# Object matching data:
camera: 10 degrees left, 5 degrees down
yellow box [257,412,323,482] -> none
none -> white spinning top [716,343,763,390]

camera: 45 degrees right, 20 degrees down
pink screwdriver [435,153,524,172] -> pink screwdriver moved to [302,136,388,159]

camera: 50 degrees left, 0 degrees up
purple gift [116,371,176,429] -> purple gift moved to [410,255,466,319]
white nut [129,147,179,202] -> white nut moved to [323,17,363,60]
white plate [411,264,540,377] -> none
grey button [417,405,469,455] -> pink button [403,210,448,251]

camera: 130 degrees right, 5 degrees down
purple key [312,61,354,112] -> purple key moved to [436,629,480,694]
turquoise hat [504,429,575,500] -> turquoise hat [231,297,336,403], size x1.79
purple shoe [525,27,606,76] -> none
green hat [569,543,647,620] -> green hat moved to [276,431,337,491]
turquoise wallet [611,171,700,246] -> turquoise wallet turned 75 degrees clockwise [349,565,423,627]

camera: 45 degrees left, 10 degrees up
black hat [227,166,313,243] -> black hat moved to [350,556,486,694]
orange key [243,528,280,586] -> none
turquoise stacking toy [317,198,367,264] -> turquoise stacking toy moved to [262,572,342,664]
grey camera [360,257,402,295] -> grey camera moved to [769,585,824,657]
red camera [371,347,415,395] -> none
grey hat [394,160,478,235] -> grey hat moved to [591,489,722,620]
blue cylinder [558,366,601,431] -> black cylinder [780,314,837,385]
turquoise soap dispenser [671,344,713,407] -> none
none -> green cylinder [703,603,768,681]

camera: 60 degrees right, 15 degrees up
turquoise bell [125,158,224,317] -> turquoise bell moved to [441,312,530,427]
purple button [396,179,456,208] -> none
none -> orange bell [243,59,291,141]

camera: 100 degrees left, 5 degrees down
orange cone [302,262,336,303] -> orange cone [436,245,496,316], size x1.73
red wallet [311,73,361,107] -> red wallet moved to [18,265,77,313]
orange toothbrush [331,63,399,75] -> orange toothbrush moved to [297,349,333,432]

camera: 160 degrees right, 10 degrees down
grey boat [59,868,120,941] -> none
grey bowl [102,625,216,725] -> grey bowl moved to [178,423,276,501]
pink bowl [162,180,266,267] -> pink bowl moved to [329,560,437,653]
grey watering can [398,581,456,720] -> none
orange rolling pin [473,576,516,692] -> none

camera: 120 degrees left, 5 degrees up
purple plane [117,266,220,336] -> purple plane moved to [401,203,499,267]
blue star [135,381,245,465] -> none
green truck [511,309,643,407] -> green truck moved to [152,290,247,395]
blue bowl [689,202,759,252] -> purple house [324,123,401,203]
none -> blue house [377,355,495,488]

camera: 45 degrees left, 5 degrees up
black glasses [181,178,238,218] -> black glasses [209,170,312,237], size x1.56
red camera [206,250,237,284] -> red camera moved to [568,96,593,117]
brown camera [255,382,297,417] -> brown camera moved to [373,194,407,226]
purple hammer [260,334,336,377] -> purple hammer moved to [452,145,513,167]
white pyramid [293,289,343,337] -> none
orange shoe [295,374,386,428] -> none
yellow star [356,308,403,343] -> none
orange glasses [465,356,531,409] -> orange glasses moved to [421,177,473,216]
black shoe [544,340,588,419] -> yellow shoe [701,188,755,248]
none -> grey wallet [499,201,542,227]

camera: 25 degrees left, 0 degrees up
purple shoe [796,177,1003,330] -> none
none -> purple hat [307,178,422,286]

# Description of the task:
Copy out each line of the records where the string "black" appears.

# Worked solution:
black hat [227,166,313,243] -> black hat moved to [350,556,486,694]
blue cylinder [558,366,601,431] -> black cylinder [780,314,837,385]
black glasses [181,178,238,218] -> black glasses [209,170,312,237], size x1.56
black shoe [544,340,588,419] -> yellow shoe [701,188,755,248]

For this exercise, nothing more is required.